The answer must be the lines from the one that holds "purple triangle: (181, 155)" through the final line of the data, copied exactly, with no pictures.

## Data

- Opening Delimiter -

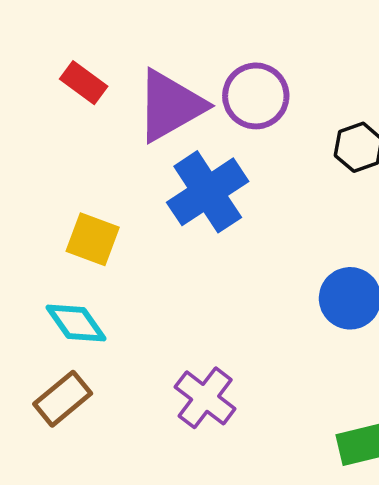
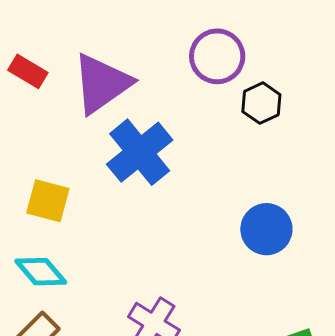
purple circle: (256, 96) -> (217, 56), moved

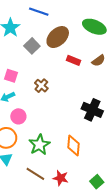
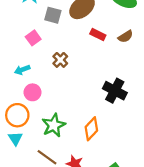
gray square: (32, 46) -> (53, 15), turned -35
pink square: (11, 76) -> (33, 38), moved, turned 32
orange diamond: (73, 146) -> (91, 129), turned 35

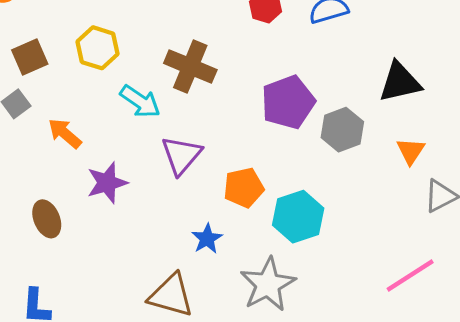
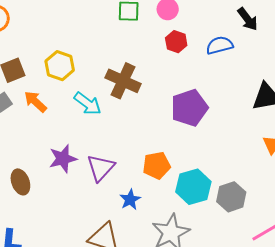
gray hexagon: (342, 130) -> (231, 197), moved
orange arrow: (65, 133) -> (35, 102), moved
purple triangle: (181, 155) -> (101, 168), moved

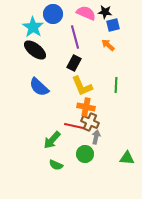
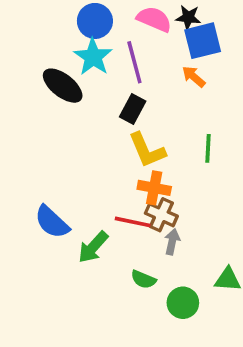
blue square: (113, 25) -> (203, 41), size x1.5
cyan star: (33, 27) -> (93, 57), moved
blue semicircle: (39, 87) -> (52, 222), moved
green circle: (85, 154) -> (183, 303), moved
green semicircle: (56, 165) -> (143, 279), moved

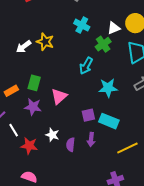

- Closing Delimiter -

## Solution for this exercise
purple triangle: (181, 155) -> (101, 168), moved

blue square: (113, 25) -> (203, 41), size x1.5
cyan star: (33, 27) -> (93, 57), moved
blue semicircle: (39, 87) -> (52, 222), moved
green circle: (85, 154) -> (183, 303), moved
green semicircle: (56, 165) -> (143, 279), moved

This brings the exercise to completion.